▸ **To do**:
Each line of the data below that contains "turquoise" must be copied.

▸ **Records**:

########################################

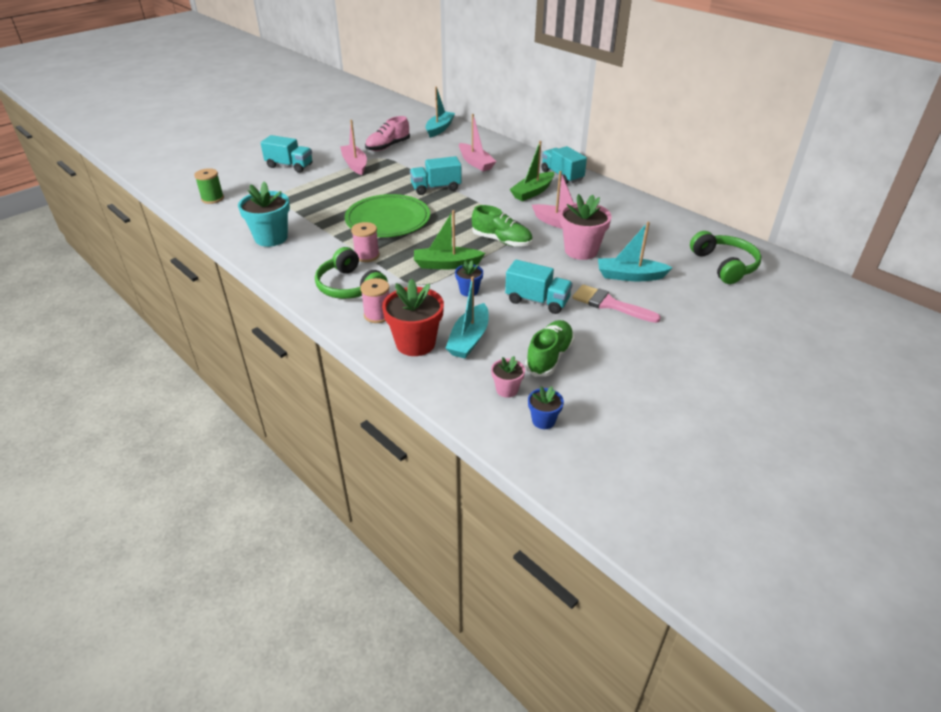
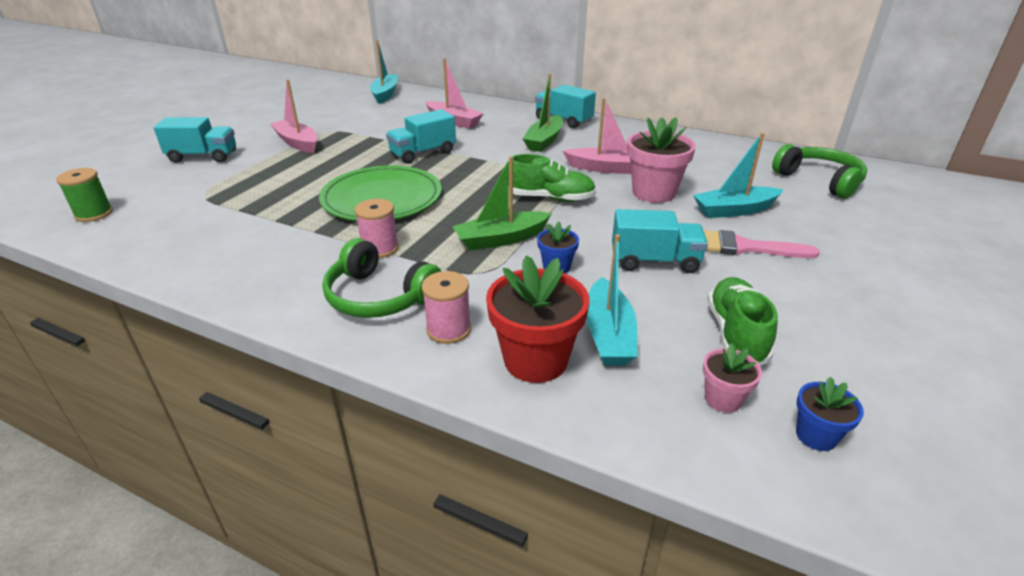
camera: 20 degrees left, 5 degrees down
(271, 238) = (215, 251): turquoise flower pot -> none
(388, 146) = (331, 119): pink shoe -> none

########################################

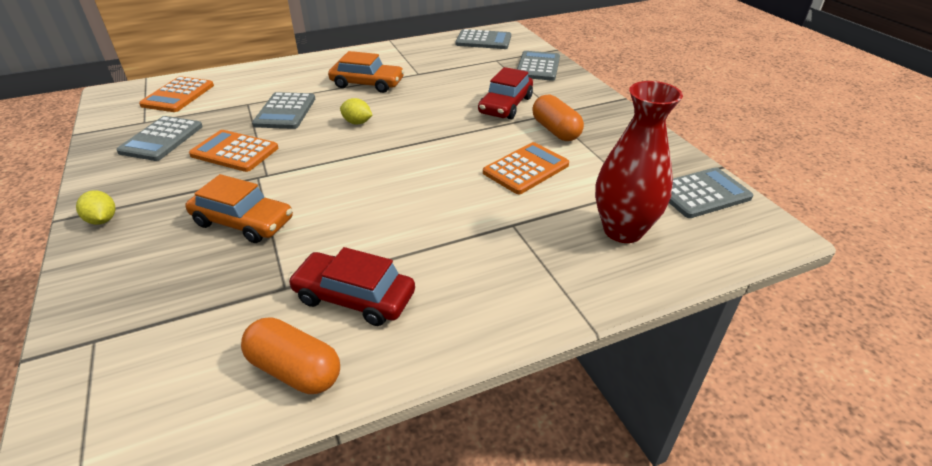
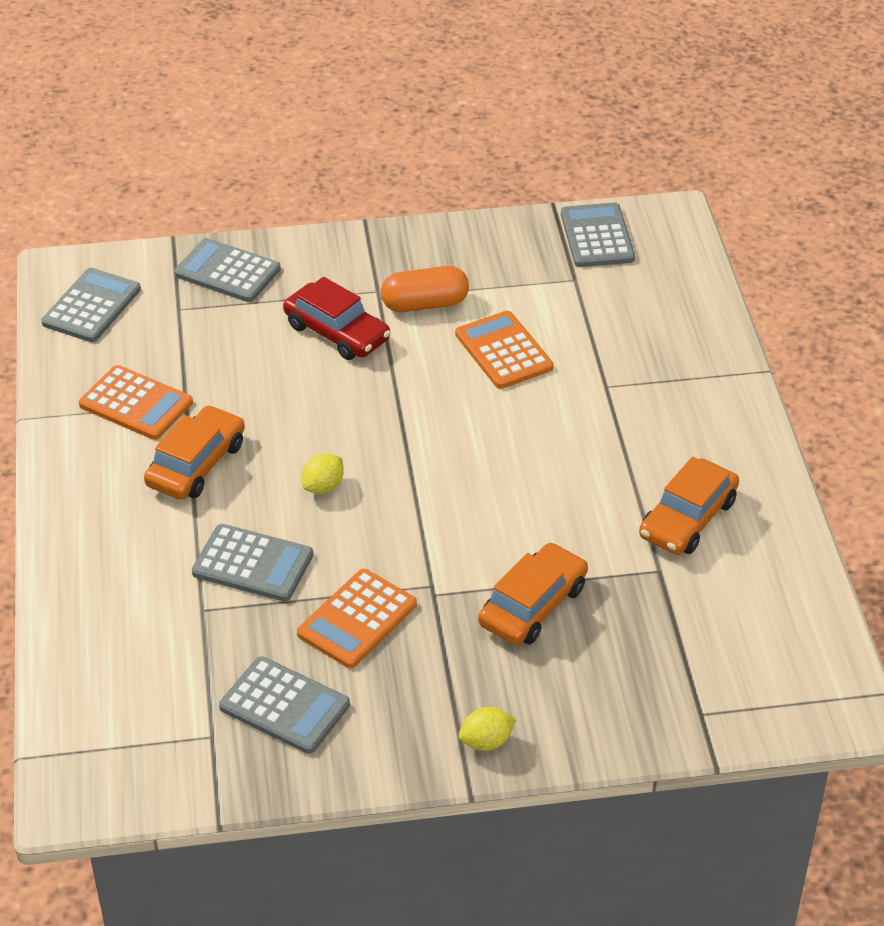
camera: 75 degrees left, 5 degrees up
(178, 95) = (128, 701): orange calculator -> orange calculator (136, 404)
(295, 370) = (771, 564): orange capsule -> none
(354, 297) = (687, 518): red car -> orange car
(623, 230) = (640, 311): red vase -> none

########################################

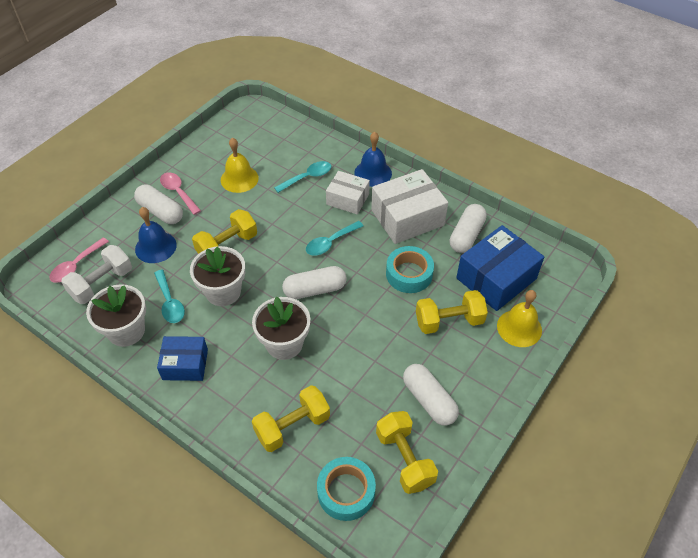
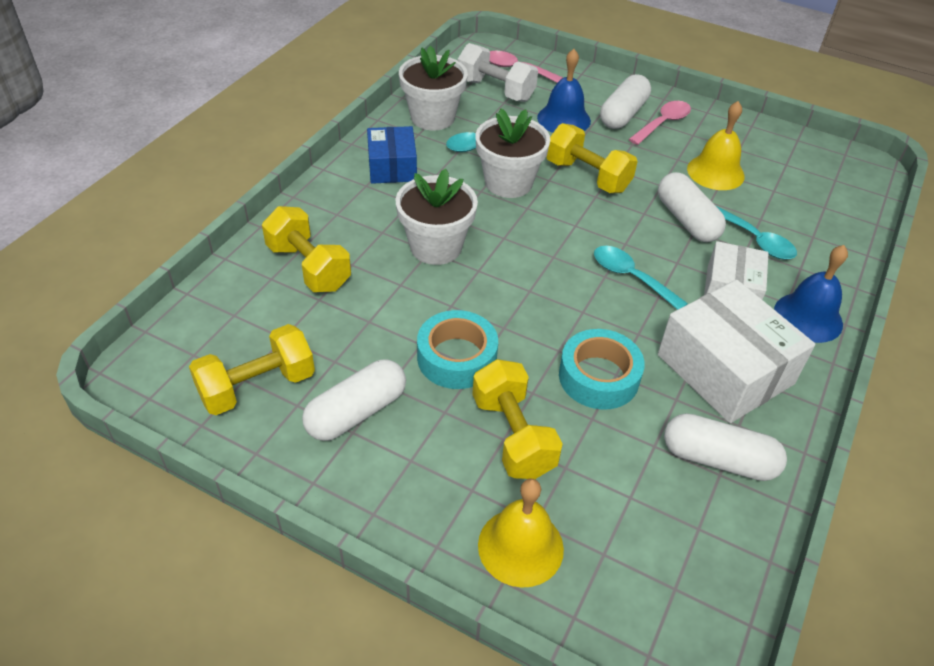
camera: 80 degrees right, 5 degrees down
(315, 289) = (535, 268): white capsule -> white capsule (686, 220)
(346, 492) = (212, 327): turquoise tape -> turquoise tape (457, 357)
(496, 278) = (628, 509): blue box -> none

########################################

▸ **Response**:
(271, 238) = (215, 251): turquoise flower pot -> none
(346, 492) = (212, 327): turquoise tape -> turquoise tape (457, 357)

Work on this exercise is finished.